INSTRUCTIONS FOR THE TASK:
The output should be all lines of the entries below in which the word "point" occurs.

EXERCISE MATERIALS:
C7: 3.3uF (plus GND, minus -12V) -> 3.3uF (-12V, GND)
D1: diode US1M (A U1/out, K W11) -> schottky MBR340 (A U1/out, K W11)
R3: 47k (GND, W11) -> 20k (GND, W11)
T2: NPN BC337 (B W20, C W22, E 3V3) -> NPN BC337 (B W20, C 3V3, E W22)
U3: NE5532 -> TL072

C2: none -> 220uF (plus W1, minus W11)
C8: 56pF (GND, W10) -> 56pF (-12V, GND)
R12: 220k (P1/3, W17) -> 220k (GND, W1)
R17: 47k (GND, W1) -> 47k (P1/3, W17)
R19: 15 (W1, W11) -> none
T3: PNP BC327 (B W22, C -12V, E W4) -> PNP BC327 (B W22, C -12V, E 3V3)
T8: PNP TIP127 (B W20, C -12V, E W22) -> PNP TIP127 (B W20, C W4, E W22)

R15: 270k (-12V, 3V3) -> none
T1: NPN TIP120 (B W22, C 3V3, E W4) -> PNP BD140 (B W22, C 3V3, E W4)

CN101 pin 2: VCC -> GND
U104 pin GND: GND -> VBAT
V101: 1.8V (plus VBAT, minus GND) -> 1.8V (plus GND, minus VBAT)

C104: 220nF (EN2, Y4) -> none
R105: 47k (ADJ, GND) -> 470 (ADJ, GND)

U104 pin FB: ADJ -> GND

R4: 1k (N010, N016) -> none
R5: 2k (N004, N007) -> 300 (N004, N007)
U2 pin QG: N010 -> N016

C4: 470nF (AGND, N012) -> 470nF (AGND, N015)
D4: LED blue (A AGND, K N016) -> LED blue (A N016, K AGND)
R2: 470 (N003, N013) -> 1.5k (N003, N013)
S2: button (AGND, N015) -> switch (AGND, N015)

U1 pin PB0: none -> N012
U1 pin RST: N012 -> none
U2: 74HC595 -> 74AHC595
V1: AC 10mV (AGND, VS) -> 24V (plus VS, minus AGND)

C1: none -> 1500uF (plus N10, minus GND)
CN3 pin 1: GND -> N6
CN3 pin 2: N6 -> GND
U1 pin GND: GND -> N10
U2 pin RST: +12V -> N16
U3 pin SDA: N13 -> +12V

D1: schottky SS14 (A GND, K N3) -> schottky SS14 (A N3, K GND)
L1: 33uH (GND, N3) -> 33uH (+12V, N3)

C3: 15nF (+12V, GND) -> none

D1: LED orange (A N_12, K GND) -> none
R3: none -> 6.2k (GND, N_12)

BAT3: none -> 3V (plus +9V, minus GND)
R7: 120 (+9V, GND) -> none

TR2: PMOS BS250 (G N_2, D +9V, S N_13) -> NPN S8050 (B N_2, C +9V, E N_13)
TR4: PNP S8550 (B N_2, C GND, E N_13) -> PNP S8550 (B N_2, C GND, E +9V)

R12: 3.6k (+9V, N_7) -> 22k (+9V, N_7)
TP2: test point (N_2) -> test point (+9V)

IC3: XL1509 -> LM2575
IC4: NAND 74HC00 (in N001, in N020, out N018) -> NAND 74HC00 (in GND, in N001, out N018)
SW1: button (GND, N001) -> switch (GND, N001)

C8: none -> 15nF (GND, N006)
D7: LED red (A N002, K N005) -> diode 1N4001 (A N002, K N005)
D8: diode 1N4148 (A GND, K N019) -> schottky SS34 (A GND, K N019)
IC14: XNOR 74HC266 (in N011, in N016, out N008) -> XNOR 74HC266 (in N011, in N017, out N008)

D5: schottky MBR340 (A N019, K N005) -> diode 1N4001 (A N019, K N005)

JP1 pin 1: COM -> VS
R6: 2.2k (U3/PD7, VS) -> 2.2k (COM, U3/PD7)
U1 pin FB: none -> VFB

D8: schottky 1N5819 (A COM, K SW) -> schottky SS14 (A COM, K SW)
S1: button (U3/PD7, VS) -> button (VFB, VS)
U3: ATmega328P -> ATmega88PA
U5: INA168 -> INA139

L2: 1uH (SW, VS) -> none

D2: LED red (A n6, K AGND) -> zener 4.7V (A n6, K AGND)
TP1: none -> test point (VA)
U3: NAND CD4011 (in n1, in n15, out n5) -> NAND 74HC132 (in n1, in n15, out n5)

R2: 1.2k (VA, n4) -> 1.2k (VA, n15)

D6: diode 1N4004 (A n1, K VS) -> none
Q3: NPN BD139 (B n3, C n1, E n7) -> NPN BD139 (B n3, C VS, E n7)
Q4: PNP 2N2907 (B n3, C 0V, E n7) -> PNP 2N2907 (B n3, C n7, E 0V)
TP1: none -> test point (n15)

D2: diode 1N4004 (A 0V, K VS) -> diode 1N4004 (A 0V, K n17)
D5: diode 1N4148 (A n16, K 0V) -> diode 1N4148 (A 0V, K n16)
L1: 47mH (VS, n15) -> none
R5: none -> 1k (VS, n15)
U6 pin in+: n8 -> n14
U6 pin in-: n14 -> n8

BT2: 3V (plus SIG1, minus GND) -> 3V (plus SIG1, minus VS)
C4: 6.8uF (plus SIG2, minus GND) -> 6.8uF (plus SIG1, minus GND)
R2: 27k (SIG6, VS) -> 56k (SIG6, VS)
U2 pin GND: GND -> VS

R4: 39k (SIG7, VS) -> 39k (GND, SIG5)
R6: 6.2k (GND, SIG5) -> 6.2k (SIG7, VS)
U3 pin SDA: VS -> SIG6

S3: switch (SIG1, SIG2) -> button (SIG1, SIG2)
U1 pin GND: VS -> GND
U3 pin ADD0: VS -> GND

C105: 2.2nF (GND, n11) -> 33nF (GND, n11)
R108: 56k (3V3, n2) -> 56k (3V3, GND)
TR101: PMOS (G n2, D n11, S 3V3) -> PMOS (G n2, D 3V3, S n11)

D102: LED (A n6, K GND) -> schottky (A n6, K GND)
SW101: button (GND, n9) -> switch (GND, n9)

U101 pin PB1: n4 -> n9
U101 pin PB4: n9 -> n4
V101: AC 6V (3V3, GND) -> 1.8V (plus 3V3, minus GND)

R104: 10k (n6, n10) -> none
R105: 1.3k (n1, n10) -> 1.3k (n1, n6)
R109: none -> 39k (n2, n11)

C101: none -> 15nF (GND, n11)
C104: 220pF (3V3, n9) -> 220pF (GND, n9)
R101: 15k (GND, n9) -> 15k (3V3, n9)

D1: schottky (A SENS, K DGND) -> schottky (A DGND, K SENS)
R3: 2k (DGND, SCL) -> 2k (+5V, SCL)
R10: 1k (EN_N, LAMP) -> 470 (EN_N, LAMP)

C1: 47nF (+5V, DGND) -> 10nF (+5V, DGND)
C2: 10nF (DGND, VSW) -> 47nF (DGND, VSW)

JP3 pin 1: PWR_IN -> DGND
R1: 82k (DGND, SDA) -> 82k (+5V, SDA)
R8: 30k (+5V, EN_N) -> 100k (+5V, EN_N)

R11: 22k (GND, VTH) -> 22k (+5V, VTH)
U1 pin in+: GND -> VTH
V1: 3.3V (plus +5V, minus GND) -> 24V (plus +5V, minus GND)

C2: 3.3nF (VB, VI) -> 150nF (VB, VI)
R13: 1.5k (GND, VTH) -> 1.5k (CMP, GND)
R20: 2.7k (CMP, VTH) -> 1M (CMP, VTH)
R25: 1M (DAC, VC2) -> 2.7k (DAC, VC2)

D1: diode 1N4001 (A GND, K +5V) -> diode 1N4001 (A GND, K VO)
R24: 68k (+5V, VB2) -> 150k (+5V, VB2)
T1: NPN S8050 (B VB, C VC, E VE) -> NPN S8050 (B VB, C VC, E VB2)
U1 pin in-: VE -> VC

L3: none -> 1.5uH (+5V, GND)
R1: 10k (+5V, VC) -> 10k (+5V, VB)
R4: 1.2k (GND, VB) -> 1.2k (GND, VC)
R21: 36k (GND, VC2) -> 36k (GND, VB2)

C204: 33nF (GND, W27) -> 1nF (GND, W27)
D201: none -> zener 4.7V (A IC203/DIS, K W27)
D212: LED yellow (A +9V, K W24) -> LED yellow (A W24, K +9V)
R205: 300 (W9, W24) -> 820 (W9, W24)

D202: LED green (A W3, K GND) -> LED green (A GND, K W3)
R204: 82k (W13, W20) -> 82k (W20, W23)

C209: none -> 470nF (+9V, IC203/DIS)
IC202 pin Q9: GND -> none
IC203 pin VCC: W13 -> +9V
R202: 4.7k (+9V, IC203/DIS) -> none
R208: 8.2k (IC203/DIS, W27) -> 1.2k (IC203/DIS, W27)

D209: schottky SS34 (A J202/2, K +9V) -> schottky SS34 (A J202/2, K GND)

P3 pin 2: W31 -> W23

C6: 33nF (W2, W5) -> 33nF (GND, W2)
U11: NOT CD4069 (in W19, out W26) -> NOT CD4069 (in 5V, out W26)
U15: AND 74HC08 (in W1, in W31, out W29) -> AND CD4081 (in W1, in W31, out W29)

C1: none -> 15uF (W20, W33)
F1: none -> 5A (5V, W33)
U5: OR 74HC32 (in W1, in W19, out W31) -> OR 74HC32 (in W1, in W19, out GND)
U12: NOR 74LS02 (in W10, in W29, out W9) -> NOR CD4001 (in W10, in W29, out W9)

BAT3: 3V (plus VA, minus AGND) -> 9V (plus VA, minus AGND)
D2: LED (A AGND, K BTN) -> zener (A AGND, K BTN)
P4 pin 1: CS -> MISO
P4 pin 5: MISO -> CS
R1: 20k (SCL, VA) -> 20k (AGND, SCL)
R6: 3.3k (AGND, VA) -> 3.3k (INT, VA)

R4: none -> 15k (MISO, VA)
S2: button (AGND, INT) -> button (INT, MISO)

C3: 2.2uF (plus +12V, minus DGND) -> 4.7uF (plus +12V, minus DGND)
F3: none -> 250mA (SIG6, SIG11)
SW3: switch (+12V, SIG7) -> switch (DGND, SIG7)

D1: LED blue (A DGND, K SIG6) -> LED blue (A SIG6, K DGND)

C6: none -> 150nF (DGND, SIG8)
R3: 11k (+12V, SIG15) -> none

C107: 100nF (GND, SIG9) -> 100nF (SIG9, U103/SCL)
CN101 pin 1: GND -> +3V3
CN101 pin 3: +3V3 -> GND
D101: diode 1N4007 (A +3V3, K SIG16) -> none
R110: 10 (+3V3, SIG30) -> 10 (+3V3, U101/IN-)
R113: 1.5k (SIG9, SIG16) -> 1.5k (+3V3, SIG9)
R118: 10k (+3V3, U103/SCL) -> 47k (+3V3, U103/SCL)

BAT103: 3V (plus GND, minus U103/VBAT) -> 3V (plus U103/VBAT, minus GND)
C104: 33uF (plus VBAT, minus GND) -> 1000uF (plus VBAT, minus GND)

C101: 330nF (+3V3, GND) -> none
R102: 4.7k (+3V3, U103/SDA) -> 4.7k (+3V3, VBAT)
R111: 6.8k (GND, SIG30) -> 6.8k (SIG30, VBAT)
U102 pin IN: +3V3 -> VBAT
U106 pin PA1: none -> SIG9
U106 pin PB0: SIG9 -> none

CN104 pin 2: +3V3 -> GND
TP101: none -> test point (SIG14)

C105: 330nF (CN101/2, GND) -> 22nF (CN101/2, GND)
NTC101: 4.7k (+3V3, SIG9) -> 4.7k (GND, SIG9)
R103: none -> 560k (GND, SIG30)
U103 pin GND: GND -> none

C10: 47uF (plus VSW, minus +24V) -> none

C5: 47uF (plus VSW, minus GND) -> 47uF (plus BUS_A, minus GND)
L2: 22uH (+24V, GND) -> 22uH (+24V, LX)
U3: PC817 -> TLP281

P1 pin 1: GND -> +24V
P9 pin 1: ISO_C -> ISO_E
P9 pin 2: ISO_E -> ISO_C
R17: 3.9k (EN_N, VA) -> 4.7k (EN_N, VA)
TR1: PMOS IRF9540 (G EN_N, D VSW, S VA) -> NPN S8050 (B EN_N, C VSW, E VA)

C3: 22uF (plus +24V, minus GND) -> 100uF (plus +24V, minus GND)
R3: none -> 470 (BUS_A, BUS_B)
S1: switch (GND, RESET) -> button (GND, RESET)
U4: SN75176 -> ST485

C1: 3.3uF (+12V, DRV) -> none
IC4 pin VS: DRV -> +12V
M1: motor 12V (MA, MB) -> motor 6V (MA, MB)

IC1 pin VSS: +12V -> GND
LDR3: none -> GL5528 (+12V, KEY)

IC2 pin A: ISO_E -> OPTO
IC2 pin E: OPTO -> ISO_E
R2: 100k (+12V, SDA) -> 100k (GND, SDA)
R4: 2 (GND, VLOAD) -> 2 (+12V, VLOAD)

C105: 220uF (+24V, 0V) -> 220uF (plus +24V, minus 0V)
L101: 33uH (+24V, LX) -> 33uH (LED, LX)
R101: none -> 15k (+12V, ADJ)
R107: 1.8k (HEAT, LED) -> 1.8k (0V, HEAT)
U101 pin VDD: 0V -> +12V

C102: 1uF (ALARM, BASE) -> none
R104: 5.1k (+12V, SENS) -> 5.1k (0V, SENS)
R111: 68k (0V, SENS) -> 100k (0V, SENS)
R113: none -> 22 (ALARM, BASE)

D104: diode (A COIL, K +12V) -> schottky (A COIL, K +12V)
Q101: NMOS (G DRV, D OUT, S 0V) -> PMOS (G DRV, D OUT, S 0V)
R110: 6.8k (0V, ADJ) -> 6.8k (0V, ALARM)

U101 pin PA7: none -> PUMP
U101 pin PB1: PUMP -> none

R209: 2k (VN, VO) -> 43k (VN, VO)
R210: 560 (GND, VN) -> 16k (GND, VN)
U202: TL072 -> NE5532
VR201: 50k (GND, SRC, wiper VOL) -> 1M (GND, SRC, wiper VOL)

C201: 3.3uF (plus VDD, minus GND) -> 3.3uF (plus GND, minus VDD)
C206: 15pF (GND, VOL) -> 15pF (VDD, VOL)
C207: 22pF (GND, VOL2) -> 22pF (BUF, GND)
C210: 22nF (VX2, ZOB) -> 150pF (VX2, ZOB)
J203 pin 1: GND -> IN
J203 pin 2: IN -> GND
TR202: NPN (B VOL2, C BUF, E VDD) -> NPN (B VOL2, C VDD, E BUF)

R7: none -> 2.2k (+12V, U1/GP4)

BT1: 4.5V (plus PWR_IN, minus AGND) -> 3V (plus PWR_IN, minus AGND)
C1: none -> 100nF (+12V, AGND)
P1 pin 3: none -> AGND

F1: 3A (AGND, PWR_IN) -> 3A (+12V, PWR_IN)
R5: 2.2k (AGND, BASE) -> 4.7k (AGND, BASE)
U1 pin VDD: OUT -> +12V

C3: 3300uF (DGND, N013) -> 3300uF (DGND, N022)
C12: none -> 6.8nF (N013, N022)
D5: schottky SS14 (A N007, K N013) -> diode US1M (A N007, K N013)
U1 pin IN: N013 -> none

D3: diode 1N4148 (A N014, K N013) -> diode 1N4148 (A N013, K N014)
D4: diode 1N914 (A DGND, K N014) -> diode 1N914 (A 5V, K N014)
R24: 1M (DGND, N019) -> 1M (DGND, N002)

ANSWER BOX:
TP2: test point (N_2) -> test point (+9V)
TP1: none -> test point (VA)
TP1: none -> test point (n15)
TP101: none -> test point (SIG14)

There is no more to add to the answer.